Please output every entry below exactly as written, leaving out any pictures.

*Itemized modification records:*
□ □ □
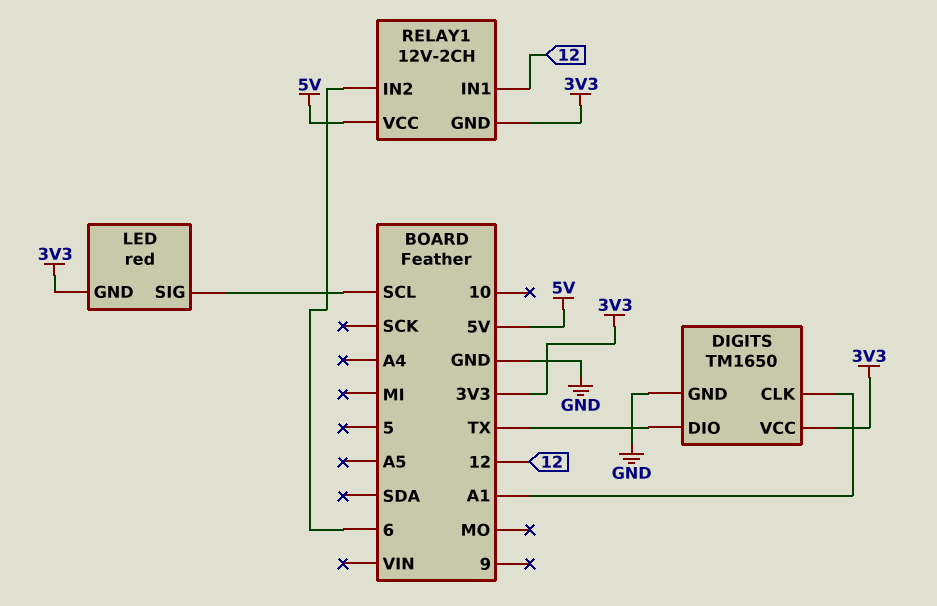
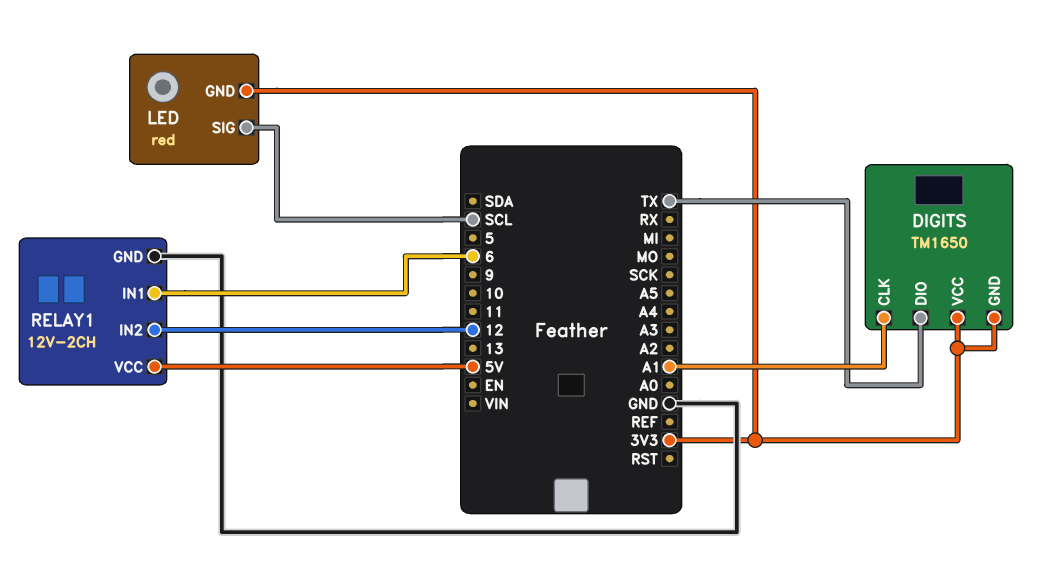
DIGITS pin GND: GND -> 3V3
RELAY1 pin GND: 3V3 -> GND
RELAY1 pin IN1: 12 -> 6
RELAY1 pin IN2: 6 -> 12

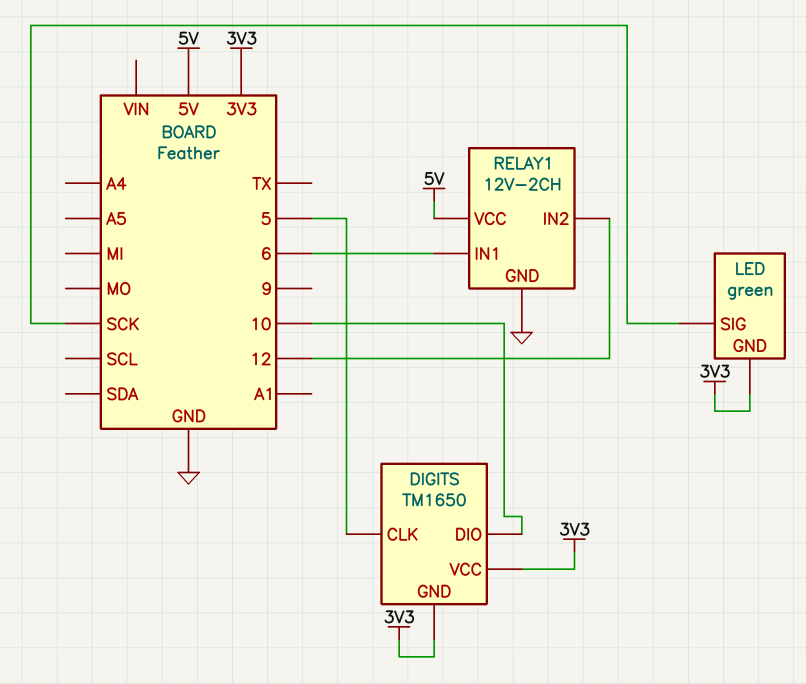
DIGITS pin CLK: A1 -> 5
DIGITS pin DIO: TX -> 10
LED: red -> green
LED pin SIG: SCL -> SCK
□ □ □
*OUTPUT FOR THIS EXERCISE:*
DIGITS pin GND: GND -> 3V3
RELAY1 pin GND: 3V3 -> GND
RELAY1 pin IN1: 12 -> 6
RELAY1 pin IN2: 6 -> 12

DIGITS pin CLK: A1 -> 5
DIGITS pin DIO: TX -> 10
LED: red -> green
LED pin SIG: SCL -> SCK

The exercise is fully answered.